** Opening TASK INPUT block **
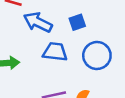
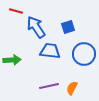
blue arrow: (38, 22) -> (36, 27), turned 30

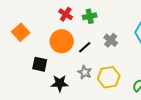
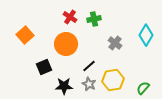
black line: (85, 47) -> (89, 66), moved
black square: (40, 64) -> (44, 67), turned -35
gray star: (85, 72) -> (89, 84), moved

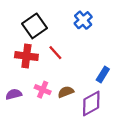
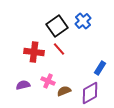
black square: (35, 26) -> (57, 26), moved
brown semicircle: (66, 92) -> (64, 91), moved

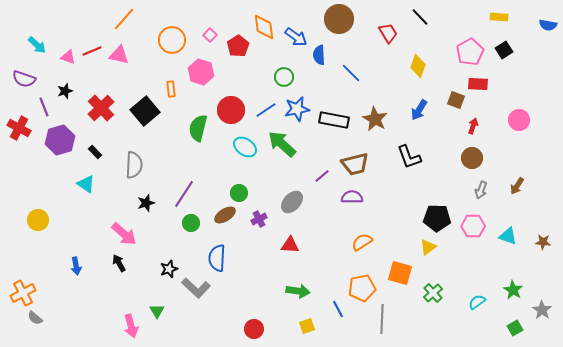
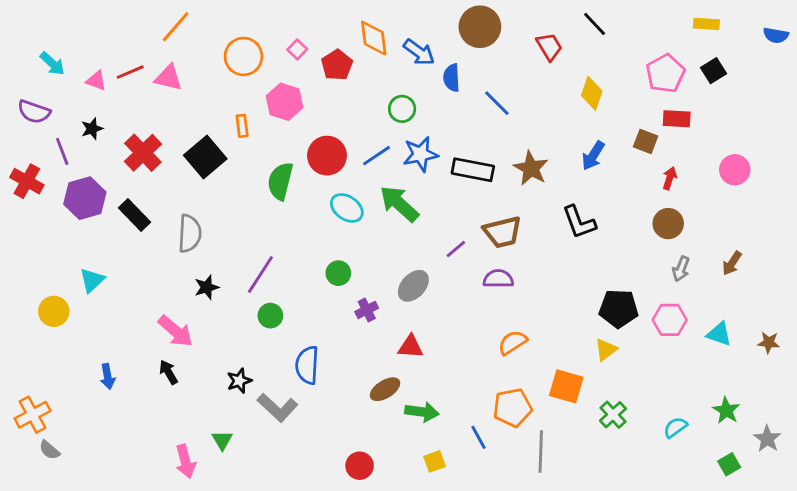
black rectangle: (95, 152) -> (134, 215), size x1.6
cyan triangle: (86, 184) -> (92, 280), moved, turned 42
brown ellipse: (225, 215) -> (385, 389), moved

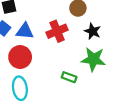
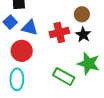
black star: (93, 31) -> (83, 35), moved
green rectangle: (69, 77) -> (64, 76), size x1.5

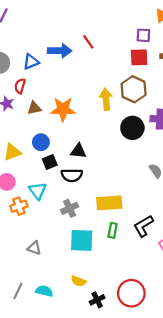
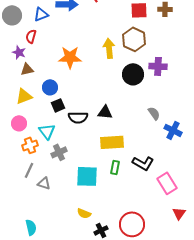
brown triangle: (34, 108) -> (27, 69), moved
black triangle: (78, 151) -> (105, 112), moved
gray cross: (70, 208) -> (59, 152), moved
black L-shape: (143, 226) -> (143, 163), turned -120
gray line: (18, 291) -> (29, 170), moved
cyan semicircle: (44, 291) -> (31, 227), moved, turned 63

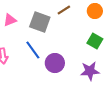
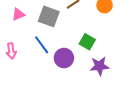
** Closing TASK INPUT block **
• [TASK OBJECTIVE]
Find and copy every line in the entries above where the string "square" occurs.

• [WORKED SOLUTION]
black square: (40, 64) -> (44, 67), turned -35
black square: (35, 26) -> (57, 26), moved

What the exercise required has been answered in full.